Scene difference descriptions:
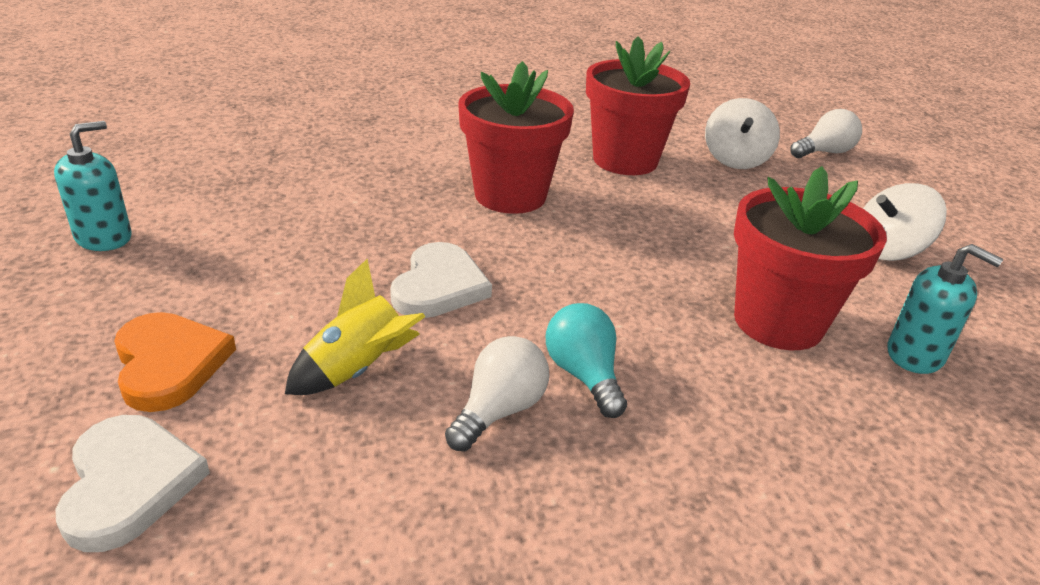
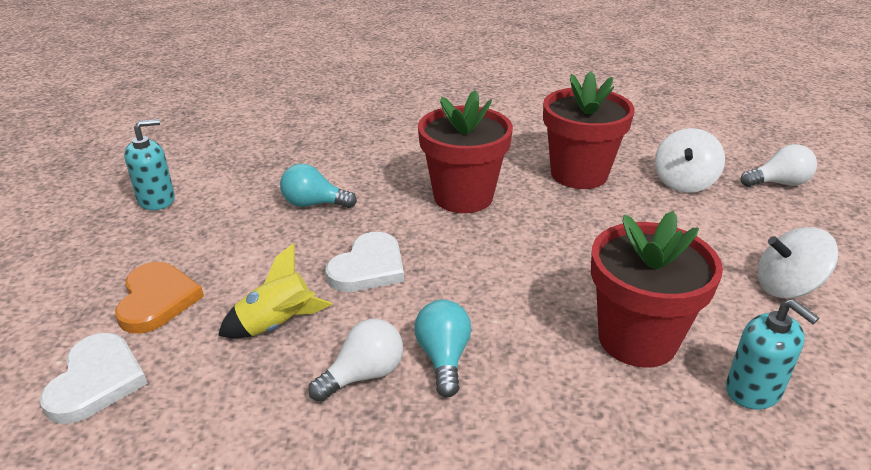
camera: 20 degrees right, 0 degrees up
(330, 221) = (314, 204): none -> turquoise light bulb

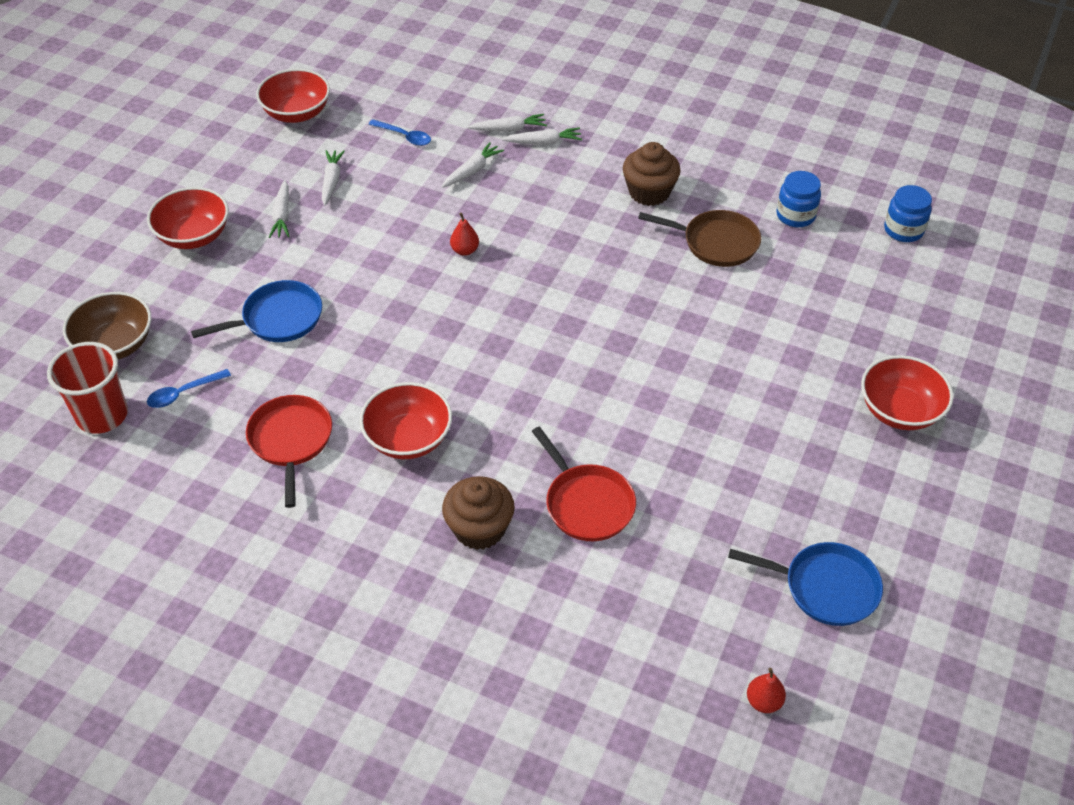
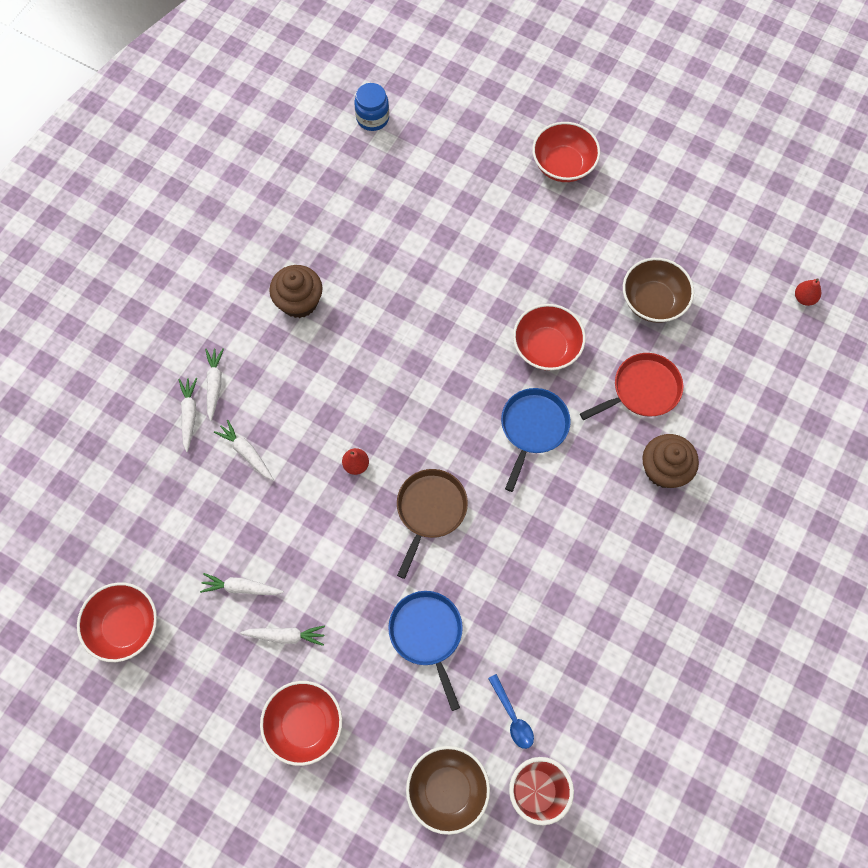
camera: 85 degrees left, 20 degrees up
(291, 441) = (572, 617): red pan -> none
(404, 136) = (183, 515): blue spoon -> none
(408, 438) = (573, 520): red bowl -> red bowl (546, 347)
(716, 243) = (371, 258): brown pan -> brown pan (430, 510)
(718, 513) = (653, 301): none -> brown bowl
(795, 215) = (345, 192): blue jar -> none
(825, 587) = (716, 244): blue pan -> blue pan (533, 428)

Work order: Locate "(330, 221) = (314, 204): none" in the entries above. Copy, exactly and only, the lines from that line to the end, leaving out the pictures.

Answer box:
(330, 221) = (314, 204): none -> turquoise light bulb

camera: 85 degrees left, 20 degrees up
(291, 441) = (572, 617): red pan -> none
(404, 136) = (183, 515): blue spoon -> none
(408, 438) = (573, 520): red bowl -> red bowl (546, 347)
(716, 243) = (371, 258): brown pan -> brown pan (430, 510)
(718, 513) = (653, 301): none -> brown bowl
(795, 215) = (345, 192): blue jar -> none
(825, 587) = (716, 244): blue pan -> blue pan (533, 428)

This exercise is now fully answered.